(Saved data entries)
====

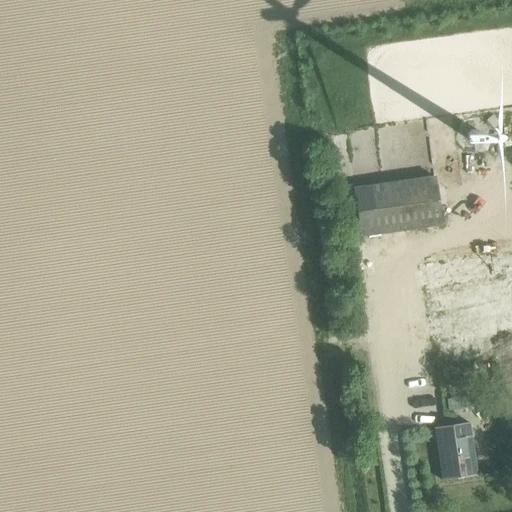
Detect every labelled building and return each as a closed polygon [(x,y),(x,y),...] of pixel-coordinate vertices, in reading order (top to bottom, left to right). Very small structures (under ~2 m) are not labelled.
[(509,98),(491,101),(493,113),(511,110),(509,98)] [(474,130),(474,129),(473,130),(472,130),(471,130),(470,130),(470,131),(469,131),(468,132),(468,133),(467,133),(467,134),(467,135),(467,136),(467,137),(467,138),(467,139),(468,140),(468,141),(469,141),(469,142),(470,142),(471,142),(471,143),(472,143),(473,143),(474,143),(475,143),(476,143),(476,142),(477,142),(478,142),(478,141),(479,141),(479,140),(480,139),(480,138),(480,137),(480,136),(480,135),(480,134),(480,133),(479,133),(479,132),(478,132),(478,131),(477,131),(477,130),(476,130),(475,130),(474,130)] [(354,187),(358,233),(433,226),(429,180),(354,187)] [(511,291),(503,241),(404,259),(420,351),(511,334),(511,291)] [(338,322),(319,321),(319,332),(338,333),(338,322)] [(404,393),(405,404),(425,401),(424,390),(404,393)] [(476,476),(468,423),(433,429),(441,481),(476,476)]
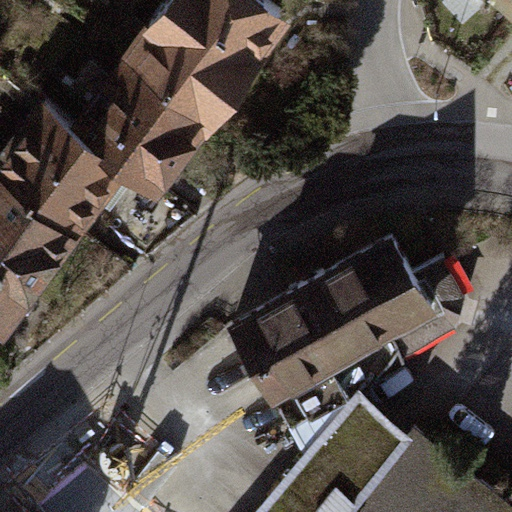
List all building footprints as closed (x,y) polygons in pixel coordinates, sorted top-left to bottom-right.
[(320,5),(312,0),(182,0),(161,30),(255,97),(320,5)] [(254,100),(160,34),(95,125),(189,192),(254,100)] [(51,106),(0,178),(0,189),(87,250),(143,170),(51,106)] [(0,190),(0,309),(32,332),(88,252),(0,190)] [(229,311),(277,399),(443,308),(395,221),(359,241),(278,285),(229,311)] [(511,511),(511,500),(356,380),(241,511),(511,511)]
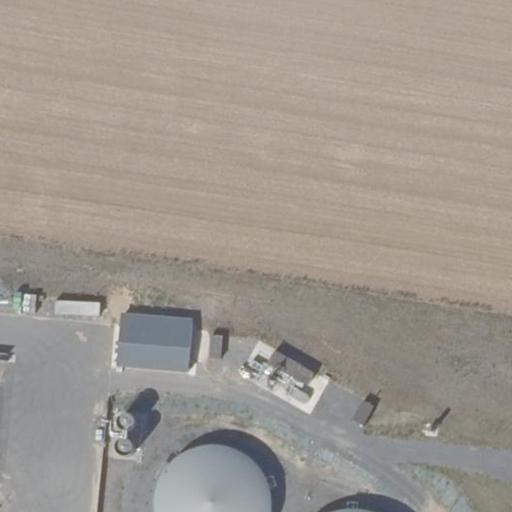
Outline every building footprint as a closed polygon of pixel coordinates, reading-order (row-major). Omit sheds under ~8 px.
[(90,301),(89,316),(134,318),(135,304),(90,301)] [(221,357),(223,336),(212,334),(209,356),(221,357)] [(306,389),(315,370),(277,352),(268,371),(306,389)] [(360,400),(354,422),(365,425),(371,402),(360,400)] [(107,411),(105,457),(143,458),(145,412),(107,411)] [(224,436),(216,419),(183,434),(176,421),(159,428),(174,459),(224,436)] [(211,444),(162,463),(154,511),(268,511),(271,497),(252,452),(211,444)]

====

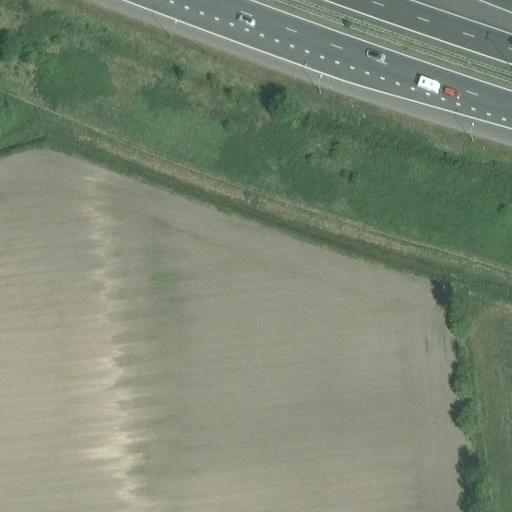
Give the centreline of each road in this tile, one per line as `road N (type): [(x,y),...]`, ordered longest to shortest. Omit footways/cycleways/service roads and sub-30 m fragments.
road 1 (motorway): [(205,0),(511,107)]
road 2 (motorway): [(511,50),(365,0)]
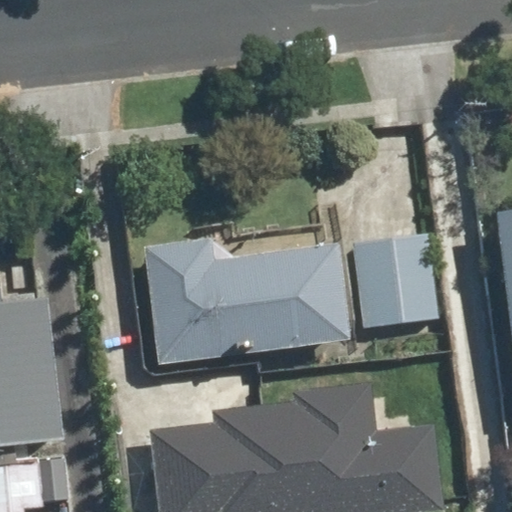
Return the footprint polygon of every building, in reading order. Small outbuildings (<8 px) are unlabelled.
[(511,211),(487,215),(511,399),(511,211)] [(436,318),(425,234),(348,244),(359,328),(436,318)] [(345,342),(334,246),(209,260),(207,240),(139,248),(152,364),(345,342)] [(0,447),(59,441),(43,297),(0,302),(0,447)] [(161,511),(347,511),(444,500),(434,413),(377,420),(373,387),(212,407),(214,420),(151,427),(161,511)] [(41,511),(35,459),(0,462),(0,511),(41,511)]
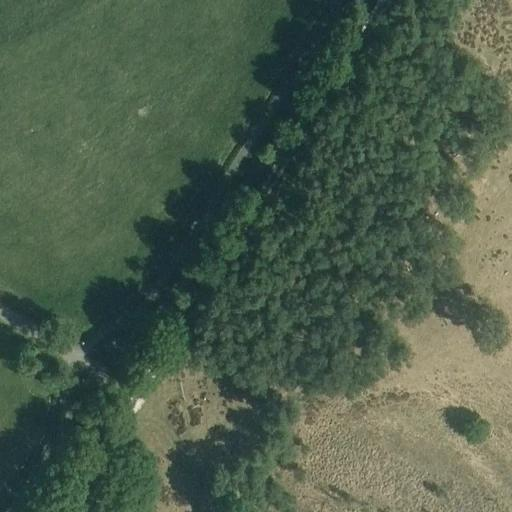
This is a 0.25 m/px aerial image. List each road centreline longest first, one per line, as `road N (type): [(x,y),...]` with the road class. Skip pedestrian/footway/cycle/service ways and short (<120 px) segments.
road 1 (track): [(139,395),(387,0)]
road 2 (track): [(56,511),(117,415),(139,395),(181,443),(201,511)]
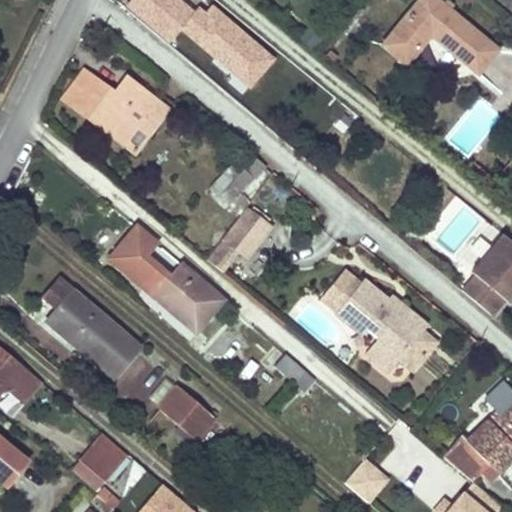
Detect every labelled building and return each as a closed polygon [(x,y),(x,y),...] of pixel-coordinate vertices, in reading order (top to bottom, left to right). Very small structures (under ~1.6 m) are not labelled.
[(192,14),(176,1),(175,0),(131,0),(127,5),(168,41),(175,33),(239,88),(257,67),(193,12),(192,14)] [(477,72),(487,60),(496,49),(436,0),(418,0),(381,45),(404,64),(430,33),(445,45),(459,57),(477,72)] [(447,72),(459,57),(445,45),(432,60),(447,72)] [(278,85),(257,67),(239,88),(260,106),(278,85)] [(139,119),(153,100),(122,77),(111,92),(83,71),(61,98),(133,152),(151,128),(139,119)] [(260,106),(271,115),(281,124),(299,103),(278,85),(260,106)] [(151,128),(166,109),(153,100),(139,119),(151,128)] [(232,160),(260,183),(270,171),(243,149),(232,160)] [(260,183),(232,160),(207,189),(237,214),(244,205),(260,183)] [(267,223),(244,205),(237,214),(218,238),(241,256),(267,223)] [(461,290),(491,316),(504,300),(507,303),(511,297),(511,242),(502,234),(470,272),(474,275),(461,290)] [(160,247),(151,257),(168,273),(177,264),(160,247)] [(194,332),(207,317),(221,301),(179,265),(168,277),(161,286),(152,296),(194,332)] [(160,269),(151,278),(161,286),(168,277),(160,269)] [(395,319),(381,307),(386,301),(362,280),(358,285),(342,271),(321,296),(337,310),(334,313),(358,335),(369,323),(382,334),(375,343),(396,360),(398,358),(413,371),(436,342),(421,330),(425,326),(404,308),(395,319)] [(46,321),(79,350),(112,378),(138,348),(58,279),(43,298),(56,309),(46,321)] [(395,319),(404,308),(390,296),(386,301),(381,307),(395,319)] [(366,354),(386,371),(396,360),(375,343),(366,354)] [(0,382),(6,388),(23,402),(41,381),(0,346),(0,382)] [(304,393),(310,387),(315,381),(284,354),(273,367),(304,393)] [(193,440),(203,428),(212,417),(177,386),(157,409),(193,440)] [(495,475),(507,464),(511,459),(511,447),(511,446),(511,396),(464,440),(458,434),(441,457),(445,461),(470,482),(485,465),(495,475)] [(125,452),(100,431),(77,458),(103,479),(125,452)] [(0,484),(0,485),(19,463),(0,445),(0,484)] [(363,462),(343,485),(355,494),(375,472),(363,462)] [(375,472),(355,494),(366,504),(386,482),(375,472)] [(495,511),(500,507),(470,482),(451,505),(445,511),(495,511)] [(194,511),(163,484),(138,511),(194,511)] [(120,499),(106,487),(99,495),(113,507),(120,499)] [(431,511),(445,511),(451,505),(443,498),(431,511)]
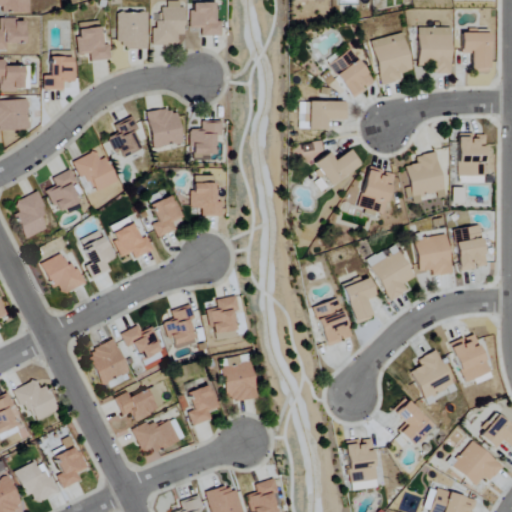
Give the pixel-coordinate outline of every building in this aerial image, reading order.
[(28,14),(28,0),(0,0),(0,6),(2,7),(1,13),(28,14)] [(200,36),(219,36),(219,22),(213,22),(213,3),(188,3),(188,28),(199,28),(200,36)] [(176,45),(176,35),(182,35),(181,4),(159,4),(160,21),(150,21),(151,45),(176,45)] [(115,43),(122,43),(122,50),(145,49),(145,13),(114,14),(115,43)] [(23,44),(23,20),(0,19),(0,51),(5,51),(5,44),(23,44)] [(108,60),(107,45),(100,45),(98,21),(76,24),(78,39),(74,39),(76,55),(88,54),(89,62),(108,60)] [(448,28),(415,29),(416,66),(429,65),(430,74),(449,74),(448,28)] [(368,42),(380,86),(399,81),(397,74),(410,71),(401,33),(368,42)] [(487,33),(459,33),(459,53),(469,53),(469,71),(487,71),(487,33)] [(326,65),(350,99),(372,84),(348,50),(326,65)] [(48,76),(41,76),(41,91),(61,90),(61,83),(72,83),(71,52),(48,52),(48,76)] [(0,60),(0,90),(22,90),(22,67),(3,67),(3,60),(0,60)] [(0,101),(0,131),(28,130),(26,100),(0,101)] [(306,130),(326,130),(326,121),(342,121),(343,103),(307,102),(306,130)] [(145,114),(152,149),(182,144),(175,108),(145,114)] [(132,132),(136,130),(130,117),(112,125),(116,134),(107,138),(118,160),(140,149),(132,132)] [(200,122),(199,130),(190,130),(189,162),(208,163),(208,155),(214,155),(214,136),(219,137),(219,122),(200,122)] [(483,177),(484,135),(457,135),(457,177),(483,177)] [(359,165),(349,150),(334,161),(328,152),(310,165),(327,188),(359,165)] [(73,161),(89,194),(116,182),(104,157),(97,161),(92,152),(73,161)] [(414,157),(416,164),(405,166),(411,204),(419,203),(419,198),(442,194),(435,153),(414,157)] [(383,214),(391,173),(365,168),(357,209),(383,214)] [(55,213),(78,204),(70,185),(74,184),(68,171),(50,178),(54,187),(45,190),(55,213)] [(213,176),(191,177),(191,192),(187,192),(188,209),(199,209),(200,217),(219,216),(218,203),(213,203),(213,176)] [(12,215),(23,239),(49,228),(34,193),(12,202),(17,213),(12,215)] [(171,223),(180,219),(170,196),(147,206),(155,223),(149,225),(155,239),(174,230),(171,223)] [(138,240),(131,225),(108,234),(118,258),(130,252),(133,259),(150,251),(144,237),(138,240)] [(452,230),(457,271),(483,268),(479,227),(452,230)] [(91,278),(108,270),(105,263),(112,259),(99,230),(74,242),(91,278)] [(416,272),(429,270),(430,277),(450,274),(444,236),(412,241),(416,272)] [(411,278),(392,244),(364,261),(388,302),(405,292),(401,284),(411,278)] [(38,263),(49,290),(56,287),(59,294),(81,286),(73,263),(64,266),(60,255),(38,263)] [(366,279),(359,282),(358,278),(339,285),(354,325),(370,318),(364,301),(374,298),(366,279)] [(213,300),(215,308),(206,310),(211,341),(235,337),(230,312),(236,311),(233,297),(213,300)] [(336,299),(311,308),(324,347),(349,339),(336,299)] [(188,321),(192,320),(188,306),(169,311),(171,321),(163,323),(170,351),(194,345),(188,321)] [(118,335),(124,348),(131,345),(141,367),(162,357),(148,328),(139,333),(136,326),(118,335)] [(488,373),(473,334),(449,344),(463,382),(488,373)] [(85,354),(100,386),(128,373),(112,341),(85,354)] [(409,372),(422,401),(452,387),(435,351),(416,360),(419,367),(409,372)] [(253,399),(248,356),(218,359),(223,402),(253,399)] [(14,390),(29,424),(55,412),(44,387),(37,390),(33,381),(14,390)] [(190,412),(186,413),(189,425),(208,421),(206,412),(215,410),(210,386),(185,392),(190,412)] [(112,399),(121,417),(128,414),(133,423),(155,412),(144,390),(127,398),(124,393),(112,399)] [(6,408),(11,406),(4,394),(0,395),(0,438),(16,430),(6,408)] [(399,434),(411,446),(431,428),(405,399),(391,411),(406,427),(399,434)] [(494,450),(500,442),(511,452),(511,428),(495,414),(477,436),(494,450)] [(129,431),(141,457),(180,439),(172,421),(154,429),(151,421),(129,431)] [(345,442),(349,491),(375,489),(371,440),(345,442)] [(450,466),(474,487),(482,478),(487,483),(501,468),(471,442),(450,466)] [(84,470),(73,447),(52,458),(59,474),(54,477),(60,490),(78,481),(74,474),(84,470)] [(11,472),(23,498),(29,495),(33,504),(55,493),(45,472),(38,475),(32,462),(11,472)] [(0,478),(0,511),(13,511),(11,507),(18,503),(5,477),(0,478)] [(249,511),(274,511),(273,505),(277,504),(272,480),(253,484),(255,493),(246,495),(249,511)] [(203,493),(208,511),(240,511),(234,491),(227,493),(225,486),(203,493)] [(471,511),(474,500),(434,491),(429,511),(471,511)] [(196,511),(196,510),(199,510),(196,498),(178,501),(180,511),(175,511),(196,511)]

====

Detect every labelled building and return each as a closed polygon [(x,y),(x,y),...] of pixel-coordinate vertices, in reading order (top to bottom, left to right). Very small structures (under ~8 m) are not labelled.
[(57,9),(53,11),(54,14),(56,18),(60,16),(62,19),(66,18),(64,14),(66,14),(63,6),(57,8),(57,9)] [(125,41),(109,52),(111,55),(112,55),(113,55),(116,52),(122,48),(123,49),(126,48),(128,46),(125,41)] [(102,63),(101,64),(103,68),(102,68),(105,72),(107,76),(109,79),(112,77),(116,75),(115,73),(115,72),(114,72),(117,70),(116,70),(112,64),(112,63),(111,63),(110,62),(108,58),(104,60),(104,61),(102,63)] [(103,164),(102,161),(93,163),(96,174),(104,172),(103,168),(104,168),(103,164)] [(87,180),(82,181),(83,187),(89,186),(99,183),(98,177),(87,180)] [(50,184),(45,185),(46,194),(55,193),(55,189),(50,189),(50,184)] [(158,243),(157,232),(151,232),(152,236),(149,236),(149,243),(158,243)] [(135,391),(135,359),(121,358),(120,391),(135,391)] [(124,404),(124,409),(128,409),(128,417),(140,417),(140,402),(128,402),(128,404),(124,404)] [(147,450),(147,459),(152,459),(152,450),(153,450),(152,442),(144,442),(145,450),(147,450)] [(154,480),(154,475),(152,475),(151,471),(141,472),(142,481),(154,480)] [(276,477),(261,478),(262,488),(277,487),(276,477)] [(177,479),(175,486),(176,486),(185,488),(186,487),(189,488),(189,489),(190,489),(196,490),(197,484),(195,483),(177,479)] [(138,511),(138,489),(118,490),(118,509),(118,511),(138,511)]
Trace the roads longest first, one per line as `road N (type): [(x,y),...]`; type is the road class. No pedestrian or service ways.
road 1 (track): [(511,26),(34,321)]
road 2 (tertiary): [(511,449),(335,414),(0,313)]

====

Output the lines from the one containing "This is a 0.25" through the one containing "2 (track): [(56,511),(117,415),(139,395),(181,443),(201,511)]" as a Markdown table with the columns Row and Text. Number each row, put the line in Text, and leave out any blank lines.

- **Exercise solution**
| Row | Text |
|---|---|
| 1 | This is a 0.25 m/px aerial image. List each road centreline longest first, one per line, as `road N (type): [(x,y),...]` with the road class. Skip pedestrian/footway/cycle/service ways and short (<120 px) segments. |
| 2 | road 1 (track): [(139,395),(387,0)] |
| 3 | road 2 (track): [(56,511),(117,415),(139,395),(181,443),(201,511)] |